AIM OF THE EXERCISE> Once you find the line that contains "recoloured: PINK CAMERA", transcribe it and each line after it through the end of the listing, exactly as written.

....

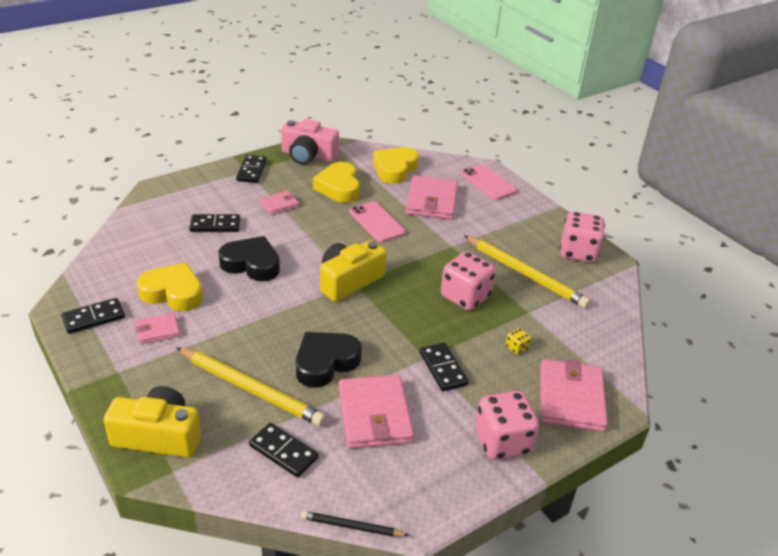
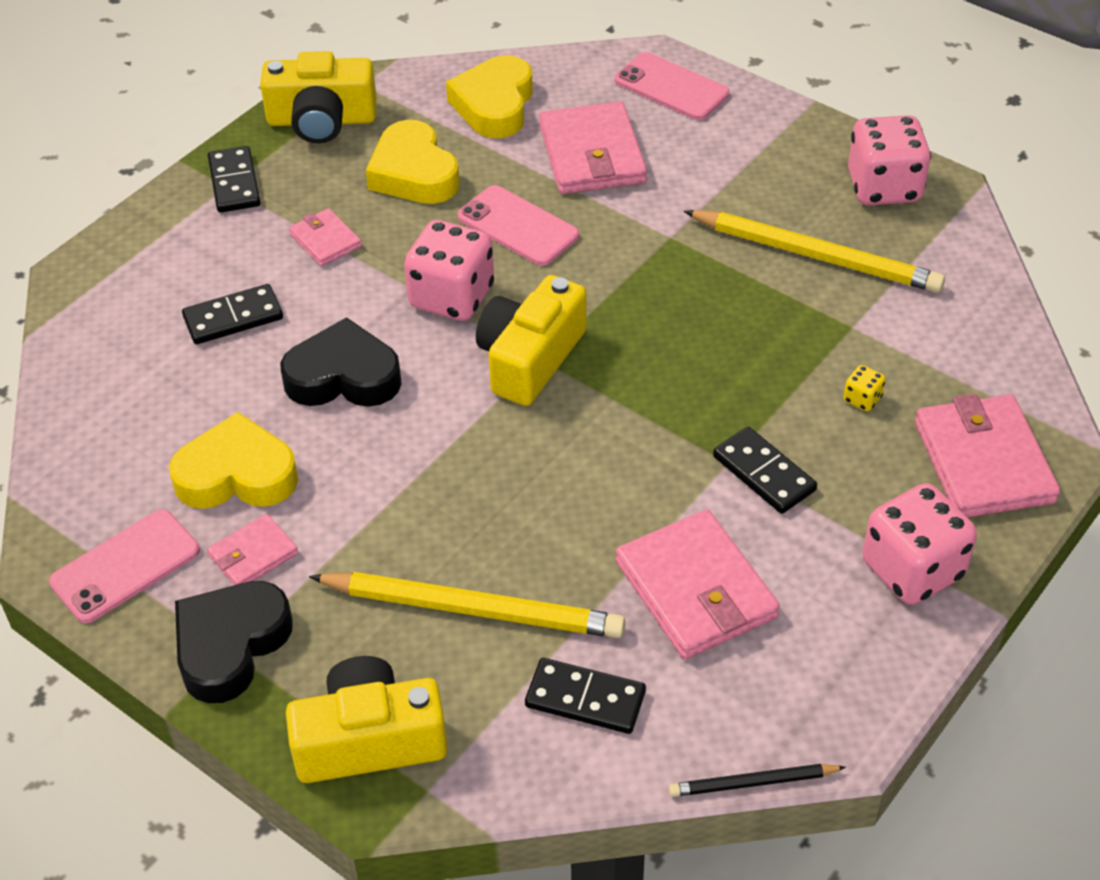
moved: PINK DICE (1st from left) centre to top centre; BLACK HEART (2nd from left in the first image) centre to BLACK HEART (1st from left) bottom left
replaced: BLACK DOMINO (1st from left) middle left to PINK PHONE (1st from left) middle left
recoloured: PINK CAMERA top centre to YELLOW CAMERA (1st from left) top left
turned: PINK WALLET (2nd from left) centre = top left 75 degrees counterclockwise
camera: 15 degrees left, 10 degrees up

....

EXPECTED ANSWER>
recoloured: PINK CAMERA top centre to YELLOW CAMERA (1st from left) top left
turned: PINK WALLET (2nd from left) centre = top left 75 degrees counterclockwise
camera: 15 degrees left, 10 degrees up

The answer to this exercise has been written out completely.